** Exercise **
Return the lines of the data below exactly. Start at the first and end with the line containing "red pot: 3 -> 2".
--- Supplied records Enclosed Below ---
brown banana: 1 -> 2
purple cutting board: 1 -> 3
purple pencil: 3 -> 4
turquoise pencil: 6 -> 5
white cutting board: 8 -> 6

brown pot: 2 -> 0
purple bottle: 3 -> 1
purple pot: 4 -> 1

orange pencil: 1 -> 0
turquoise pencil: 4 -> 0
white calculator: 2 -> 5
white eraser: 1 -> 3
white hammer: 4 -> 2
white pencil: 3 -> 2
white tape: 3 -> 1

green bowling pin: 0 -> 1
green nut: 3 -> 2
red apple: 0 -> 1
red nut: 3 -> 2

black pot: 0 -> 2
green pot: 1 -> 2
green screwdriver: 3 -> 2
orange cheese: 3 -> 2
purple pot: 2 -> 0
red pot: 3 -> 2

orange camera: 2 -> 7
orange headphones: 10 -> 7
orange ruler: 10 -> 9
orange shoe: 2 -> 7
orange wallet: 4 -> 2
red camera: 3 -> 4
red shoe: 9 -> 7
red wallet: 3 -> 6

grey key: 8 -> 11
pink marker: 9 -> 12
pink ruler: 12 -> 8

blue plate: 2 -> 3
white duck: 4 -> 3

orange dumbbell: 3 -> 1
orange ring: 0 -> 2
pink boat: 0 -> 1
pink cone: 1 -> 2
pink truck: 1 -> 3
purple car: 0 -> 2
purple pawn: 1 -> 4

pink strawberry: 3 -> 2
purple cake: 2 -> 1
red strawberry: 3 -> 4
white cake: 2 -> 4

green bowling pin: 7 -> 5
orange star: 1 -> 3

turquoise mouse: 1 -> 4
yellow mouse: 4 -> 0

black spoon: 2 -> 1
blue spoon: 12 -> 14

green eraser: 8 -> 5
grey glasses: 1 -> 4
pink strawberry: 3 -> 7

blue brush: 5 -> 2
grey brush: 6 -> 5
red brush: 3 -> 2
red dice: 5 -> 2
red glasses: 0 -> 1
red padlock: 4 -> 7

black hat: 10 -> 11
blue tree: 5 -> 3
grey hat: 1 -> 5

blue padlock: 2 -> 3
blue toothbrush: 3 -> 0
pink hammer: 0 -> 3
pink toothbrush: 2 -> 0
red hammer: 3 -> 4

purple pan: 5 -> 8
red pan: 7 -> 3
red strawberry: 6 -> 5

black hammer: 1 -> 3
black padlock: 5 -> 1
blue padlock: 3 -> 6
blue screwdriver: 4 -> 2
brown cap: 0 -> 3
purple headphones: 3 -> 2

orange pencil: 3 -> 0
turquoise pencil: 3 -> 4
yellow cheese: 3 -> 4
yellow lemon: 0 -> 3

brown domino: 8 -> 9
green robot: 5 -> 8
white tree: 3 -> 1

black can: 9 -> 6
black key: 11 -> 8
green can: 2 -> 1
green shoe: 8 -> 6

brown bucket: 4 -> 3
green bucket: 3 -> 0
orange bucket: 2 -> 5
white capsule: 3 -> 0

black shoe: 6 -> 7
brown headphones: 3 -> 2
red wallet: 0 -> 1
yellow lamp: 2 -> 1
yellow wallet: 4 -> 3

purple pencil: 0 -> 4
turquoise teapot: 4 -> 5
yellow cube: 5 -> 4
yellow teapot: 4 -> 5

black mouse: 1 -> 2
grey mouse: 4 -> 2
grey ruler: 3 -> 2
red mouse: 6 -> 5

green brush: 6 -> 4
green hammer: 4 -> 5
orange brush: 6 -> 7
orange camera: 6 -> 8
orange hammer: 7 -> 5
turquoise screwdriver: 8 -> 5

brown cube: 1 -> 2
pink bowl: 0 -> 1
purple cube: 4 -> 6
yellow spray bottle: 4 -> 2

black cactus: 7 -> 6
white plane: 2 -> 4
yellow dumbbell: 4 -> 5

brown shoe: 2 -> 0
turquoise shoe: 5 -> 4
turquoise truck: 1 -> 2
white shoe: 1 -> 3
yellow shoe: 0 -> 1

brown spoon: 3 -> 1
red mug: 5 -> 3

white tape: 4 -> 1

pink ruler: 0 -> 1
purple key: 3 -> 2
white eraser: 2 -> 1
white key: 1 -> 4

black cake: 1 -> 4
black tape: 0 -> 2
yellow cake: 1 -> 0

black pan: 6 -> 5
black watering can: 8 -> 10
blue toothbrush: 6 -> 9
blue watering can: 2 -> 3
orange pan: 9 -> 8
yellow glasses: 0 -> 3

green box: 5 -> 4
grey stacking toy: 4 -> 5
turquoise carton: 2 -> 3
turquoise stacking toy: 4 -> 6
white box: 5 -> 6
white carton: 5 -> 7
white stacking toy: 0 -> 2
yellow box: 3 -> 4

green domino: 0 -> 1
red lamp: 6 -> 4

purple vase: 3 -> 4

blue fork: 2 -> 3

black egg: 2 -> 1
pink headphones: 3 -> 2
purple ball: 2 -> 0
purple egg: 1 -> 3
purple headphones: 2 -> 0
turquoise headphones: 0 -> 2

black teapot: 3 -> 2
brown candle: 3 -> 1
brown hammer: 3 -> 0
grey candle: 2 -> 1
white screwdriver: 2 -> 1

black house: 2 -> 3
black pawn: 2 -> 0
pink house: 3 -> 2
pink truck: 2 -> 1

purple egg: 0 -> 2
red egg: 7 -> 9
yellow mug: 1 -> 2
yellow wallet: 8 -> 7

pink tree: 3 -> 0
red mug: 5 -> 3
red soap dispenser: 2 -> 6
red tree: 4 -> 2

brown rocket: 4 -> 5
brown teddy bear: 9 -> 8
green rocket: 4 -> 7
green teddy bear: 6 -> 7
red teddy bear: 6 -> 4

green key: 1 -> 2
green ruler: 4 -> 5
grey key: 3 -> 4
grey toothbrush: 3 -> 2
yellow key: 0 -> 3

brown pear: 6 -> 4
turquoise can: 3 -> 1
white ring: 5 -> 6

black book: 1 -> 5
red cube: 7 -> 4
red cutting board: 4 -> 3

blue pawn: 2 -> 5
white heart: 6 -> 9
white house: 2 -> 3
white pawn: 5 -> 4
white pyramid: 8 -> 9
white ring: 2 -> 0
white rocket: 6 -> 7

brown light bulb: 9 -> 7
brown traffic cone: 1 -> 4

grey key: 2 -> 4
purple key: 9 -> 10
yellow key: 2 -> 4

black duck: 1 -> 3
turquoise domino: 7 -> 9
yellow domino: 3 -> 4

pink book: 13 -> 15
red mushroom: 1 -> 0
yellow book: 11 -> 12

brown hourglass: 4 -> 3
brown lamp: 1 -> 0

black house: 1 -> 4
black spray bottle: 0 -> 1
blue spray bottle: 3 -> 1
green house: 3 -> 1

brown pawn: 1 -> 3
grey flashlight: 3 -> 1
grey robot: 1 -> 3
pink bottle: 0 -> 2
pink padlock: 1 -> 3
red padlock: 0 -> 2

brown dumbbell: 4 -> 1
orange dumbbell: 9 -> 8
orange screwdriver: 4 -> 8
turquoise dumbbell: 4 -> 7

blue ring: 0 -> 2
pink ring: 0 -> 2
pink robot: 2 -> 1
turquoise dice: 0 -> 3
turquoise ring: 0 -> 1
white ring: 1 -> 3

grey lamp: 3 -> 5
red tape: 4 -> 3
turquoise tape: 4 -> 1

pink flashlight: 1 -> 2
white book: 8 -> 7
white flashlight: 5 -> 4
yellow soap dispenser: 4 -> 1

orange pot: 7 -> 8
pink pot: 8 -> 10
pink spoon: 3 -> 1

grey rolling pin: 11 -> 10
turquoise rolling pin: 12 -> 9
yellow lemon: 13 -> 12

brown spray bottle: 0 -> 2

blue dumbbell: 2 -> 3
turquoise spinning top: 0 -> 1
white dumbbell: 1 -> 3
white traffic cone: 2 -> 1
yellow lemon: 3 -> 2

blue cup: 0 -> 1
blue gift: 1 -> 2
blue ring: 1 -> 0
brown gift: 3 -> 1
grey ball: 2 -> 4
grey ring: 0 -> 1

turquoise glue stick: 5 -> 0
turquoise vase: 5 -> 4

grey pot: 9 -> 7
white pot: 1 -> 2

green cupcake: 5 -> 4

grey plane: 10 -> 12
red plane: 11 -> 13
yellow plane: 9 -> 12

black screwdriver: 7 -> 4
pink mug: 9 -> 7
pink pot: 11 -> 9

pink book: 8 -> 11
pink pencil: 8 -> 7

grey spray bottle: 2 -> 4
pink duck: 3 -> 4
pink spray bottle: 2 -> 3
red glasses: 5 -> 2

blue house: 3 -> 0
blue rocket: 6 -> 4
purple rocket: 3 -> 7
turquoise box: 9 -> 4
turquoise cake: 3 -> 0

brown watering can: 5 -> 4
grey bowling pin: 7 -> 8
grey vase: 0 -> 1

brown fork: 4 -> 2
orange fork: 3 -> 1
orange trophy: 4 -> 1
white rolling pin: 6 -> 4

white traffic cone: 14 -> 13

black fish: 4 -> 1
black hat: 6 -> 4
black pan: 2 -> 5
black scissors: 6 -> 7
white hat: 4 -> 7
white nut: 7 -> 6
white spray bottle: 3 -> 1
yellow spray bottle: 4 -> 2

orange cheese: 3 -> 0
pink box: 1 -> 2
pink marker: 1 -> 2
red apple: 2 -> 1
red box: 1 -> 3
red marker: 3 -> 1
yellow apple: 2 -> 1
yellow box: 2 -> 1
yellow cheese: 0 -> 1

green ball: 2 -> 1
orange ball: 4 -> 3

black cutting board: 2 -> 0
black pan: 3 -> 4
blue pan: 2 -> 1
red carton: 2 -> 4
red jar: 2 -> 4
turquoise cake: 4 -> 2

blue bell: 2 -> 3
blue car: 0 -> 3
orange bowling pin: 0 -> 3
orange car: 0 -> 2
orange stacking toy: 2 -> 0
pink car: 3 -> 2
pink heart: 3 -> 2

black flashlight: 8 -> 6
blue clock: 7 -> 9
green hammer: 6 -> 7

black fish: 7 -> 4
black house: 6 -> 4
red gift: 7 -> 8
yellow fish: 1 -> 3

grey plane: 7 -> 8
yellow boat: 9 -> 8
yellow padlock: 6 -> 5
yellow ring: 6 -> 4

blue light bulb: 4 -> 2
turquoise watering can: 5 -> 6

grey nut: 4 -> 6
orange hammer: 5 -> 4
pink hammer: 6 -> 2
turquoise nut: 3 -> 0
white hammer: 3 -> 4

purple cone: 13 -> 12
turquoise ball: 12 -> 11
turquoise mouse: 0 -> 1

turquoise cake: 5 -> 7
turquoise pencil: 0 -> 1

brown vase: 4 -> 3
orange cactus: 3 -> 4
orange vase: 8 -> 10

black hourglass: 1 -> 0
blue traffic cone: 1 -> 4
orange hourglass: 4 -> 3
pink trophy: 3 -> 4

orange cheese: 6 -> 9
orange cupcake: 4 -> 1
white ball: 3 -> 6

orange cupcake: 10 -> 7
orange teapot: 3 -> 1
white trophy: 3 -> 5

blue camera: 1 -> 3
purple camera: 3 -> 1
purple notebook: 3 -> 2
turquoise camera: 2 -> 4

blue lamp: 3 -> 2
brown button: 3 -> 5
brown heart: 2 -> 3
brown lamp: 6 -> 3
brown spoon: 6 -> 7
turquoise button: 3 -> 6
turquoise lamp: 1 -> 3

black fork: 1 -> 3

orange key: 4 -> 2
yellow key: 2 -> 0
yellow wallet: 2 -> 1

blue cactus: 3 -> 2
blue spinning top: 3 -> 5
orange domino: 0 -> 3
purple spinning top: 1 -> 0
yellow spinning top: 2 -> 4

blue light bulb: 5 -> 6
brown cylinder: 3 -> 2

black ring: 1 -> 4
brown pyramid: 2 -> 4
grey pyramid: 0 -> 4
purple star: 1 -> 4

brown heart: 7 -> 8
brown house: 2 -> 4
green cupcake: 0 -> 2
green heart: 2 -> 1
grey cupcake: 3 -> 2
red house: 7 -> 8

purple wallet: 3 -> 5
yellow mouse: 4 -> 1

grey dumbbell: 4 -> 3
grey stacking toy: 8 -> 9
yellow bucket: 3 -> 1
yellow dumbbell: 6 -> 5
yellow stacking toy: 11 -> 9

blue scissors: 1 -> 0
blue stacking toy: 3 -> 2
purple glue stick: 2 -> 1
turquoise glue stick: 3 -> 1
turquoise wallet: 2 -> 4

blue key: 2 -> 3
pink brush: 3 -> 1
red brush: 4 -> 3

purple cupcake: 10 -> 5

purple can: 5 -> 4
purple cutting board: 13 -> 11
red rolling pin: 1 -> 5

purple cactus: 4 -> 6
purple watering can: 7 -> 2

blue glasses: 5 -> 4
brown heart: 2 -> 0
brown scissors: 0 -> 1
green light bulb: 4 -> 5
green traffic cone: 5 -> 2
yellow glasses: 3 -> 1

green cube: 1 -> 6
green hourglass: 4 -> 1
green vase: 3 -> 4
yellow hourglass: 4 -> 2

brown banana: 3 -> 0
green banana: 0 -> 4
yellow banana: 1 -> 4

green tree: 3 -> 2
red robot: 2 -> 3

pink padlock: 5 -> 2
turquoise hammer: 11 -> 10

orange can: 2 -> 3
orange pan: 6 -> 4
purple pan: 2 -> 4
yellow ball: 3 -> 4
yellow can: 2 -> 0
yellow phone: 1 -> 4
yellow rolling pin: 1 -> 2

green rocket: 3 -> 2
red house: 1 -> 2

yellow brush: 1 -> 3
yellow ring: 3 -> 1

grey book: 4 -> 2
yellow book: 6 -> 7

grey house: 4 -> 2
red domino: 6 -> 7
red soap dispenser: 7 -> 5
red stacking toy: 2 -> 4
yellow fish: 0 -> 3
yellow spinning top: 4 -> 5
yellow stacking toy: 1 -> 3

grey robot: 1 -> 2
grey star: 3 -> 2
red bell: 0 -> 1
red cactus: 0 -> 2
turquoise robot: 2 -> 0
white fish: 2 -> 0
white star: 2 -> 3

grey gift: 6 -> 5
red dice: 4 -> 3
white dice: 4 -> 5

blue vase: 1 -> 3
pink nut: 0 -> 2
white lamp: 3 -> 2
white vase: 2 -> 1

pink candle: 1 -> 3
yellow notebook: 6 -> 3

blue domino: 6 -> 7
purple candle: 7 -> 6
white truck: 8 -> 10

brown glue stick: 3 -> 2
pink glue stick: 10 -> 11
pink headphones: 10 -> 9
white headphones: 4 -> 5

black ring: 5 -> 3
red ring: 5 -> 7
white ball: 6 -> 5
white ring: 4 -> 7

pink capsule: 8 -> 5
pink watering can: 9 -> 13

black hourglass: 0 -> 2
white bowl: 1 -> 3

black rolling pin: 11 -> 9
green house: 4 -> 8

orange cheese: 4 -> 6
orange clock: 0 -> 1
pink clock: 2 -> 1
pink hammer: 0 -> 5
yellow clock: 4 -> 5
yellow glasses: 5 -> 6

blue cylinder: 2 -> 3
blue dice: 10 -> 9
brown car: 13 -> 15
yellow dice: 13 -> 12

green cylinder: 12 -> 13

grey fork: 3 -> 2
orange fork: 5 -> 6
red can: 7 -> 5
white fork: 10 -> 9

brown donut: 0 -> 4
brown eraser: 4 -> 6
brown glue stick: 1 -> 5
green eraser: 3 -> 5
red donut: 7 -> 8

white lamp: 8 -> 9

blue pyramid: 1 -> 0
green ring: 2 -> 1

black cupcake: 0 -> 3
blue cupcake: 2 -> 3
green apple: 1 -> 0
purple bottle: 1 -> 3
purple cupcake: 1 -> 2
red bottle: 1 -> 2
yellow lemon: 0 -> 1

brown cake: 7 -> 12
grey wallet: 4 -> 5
--- End of Enclosed Supplied records ---
** Answer to this exercise **
brown banana: 1 -> 2
purple cutting board: 1 -> 3
purple pencil: 3 -> 4
turquoise pencil: 6 -> 5
white cutting board: 8 -> 6

brown pot: 2 -> 0
purple bottle: 3 -> 1
purple pot: 4 -> 1

orange pencil: 1 -> 0
turquoise pencil: 4 -> 0
white calculator: 2 -> 5
white eraser: 1 -> 3
white hammer: 4 -> 2
white pencil: 3 -> 2
white tape: 3 -> 1

green bowling pin: 0 -> 1
green nut: 3 -> 2
red apple: 0 -> 1
red nut: 3 -> 2

black pot: 0 -> 2
green pot: 1 -> 2
green screwdriver: 3 -> 2
orange cheese: 3 -> 2
purple pot: 2 -> 0
red pot: 3 -> 2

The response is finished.